» **Problem**
Please find the lines in the following records that hold "white", and copy them.

---------- The input ----------

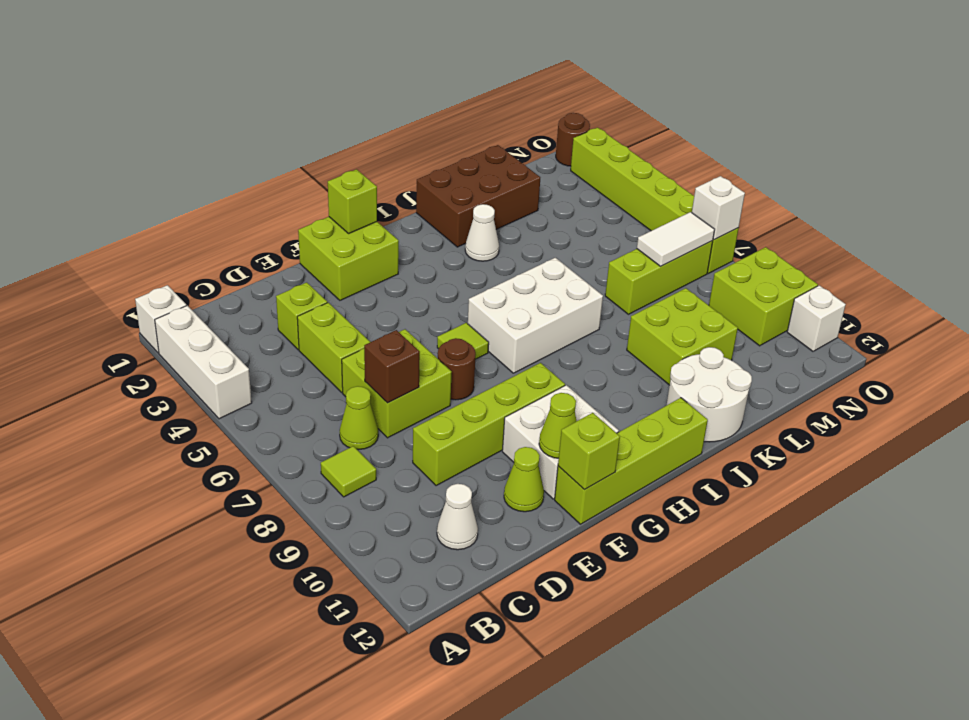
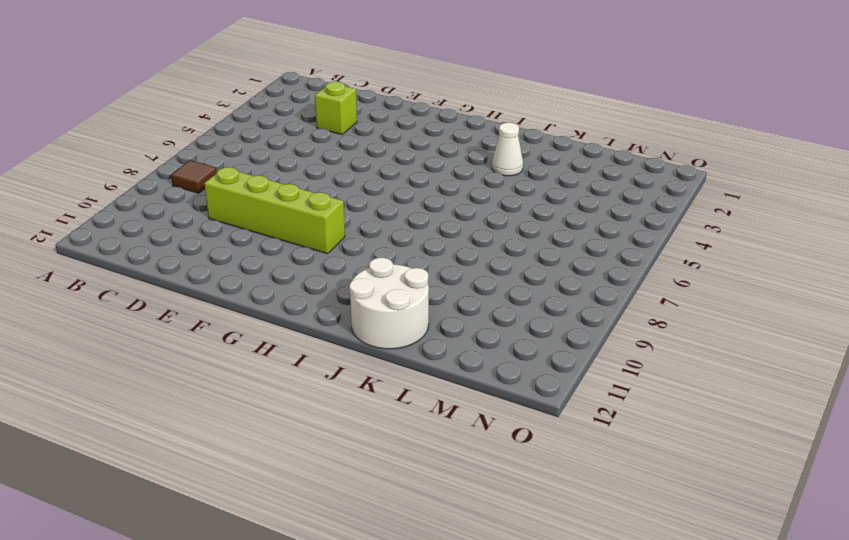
brown tile B8 level 1 -> lime tile B8 level 1
none -> white brick A1 level 1
none -> white brick A2:A4 level 1
none -> lime cone C7 level 1
none -> white cone C11 level 1

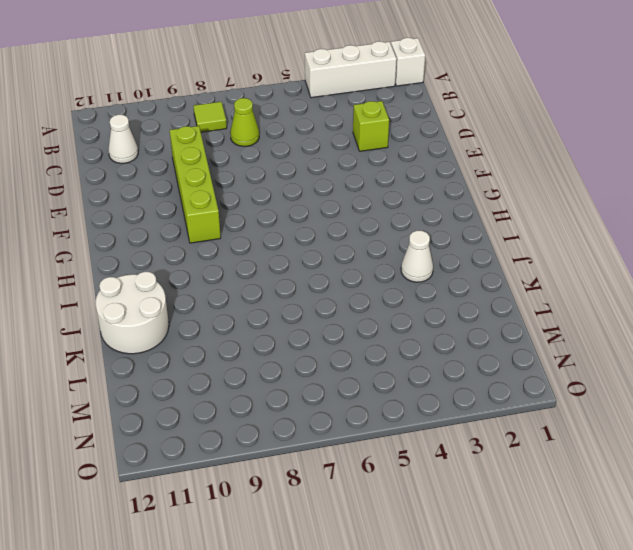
none -> lime brick D4:D5 level 1
none -> lime brick D6:E7 level 1
none -> lime cone E11 level 1
none -> lime brick F1:G2 level 1

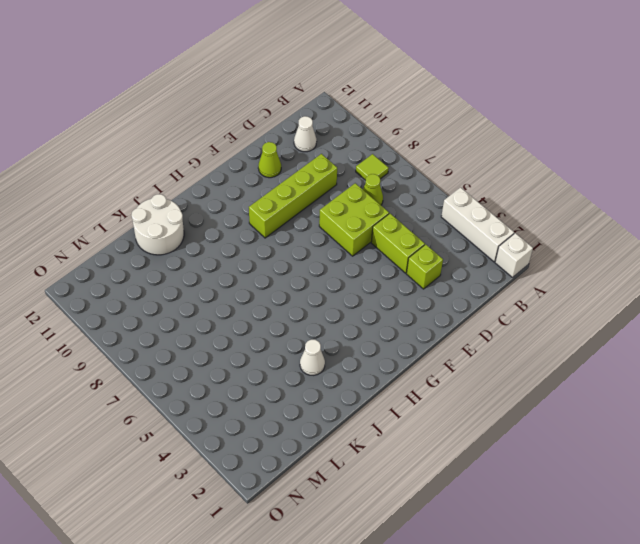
none -> lime brick F1:G2 level 1
none -> brown round brick F7 level 1
none -> white brick F10:G11 level 1
none -> lime brick F12:I12 level 1

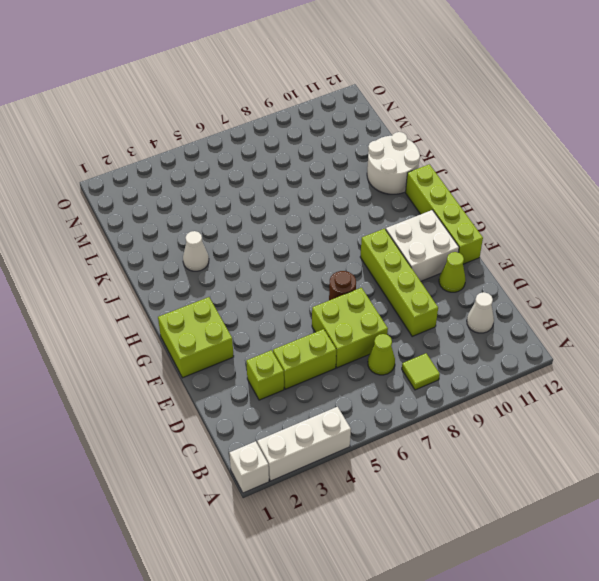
none -> lime tile G6 level 1
none -> white brick H6:J7 level 1
none -> brown brick J1:L2 level 1
none -> lime brick K9:L10 level 1

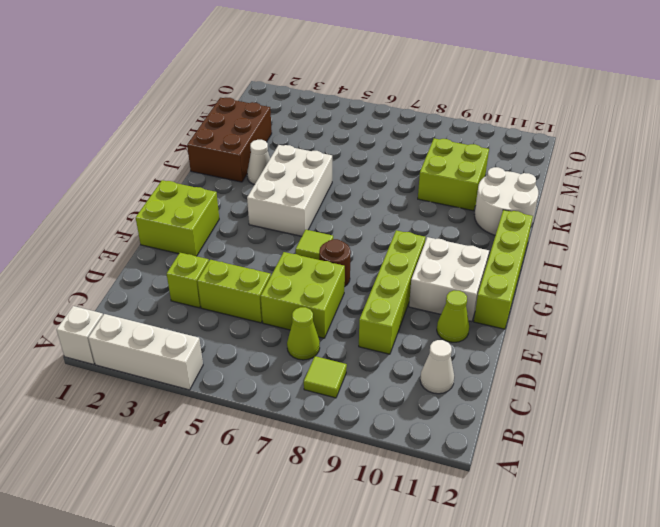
white brick H4:J5 level 1 -> white brick H6:J7 level 1
none -> lime brick L7:N7 level 1
none -> lime brick N9:O10 level 1
none -> brown round brick O1 level 1
none -> lime brick O2:O7 level 1

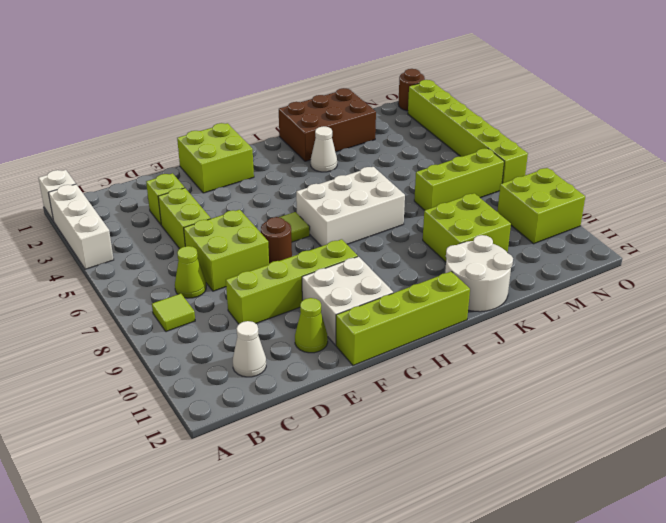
none -> white brick O11 level 1
none -> brown brick D7 level 2
none -> lime cone F11 level 2
none -> lime brick F12 level 2

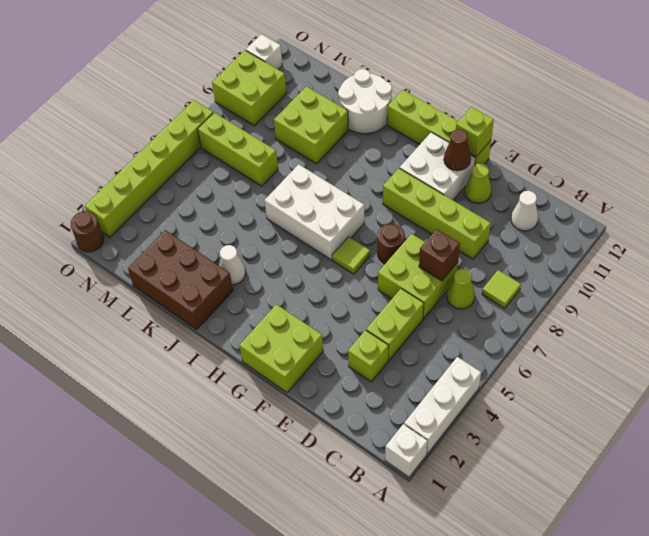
brown cone F11 level 2 -> lime cone F11 level 2
none -> lime brick G1 level 2
none -> white tile M7:N7 level 2
none -> white brick O7 level 2

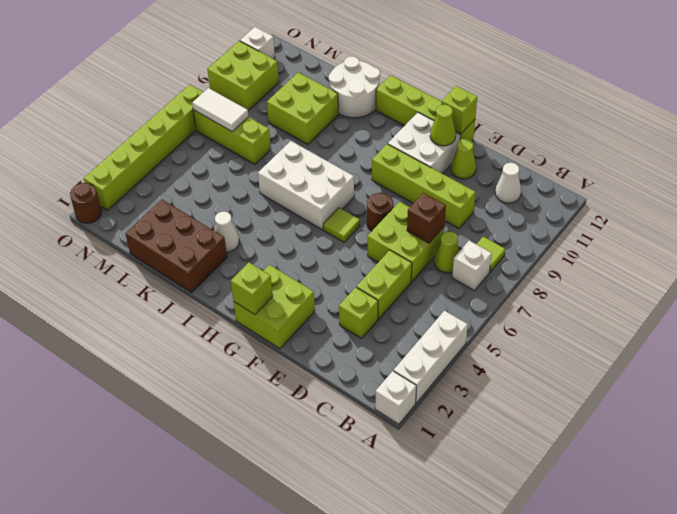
white brick B7 level 1 -> white brick O7 level 2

----------

» **Your solution**
none -> white brick A1 level 1
none -> white brick A2:A4 level 1
none -> white cone C11 level 1
none -> white brick F10:G11 level 1
none -> white brick H6:J7 level 1
white brick H4:J5 level 1 -> white brick H6:J7 level 1
none -> white brick O11 level 1
none -> white tile M7:N7 level 2
none -> white brick O7 level 2
white brick B7 level 1 -> white brick O7 level 2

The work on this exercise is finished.